→ **What is being asked**
Only one stretch of the listing below is wanted. Begin at the line that has "orange slope D2:D3", stop after the line that has "orange tile G5:G6", and repeat every line in between exactly.

→ **Records for the task**
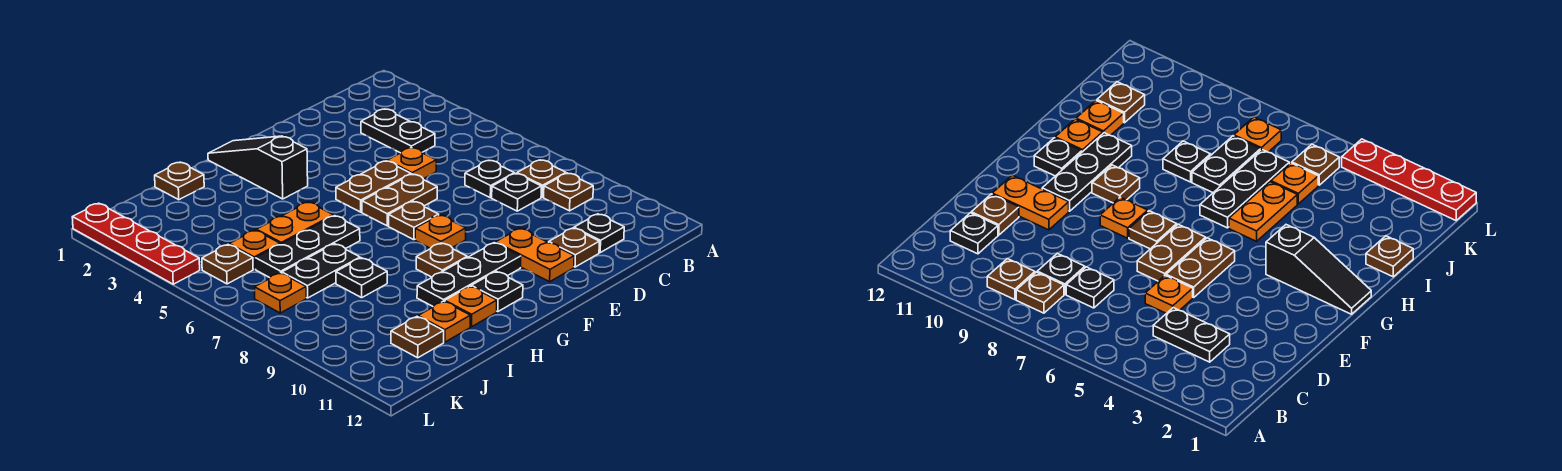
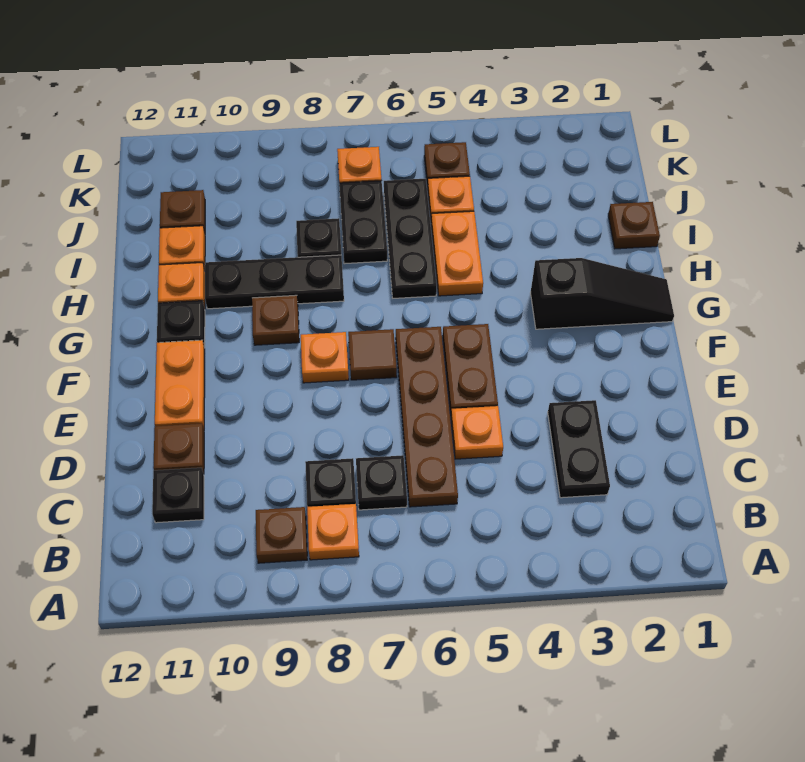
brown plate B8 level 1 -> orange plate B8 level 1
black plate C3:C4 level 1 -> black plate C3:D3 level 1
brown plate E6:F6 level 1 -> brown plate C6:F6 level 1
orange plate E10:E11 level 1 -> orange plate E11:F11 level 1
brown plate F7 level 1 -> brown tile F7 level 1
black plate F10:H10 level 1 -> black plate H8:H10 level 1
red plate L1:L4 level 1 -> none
==
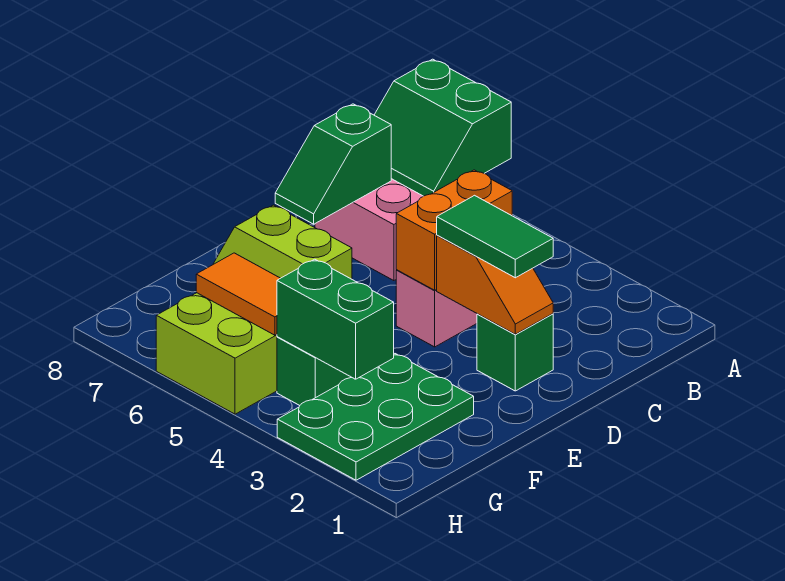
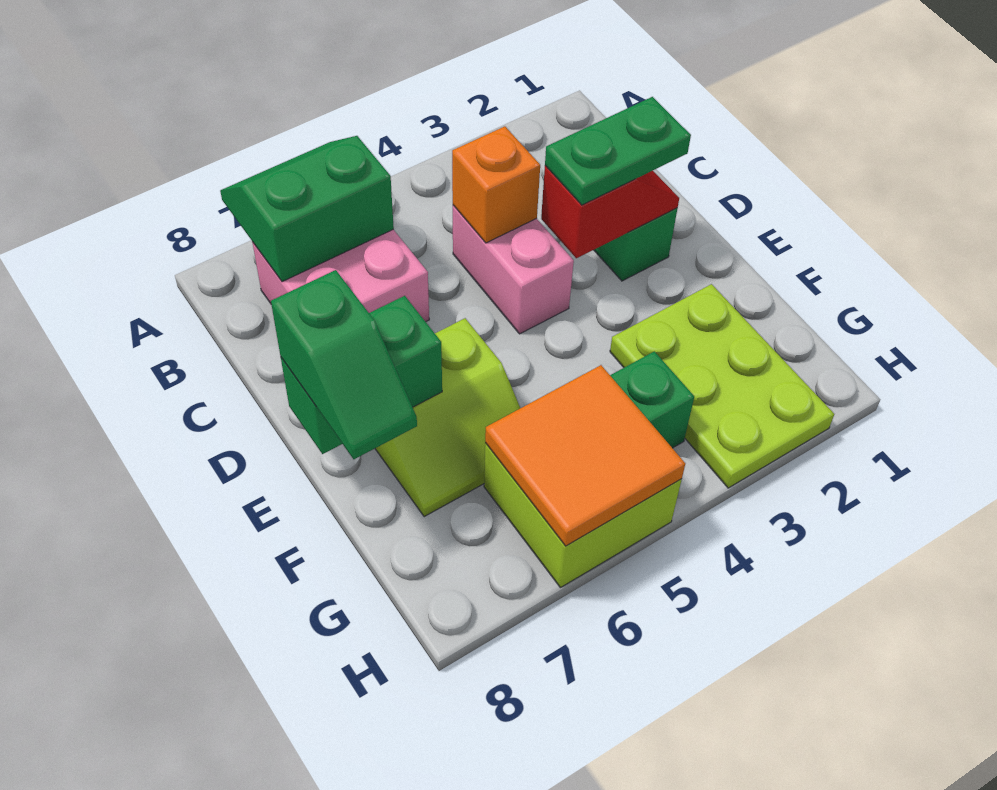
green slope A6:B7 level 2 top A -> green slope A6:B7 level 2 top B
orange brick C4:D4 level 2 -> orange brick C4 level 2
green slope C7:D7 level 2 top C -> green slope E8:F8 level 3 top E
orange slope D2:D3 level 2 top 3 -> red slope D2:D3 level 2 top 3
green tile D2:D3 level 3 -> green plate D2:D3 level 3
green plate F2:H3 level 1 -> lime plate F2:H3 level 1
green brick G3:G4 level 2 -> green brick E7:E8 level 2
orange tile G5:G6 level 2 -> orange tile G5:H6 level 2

→ **Your response**
orange slope D2:D3 level 2 top 3 -> red slope D2:D3 level 2 top 3
green tile D2:D3 level 3 -> green plate D2:D3 level 3
green plate F2:H3 level 1 -> lime plate F2:H3 level 1
green brick G3:G4 level 2 -> green brick E7:E8 level 2
orange tile G5:G6 level 2 -> orange tile G5:H6 level 2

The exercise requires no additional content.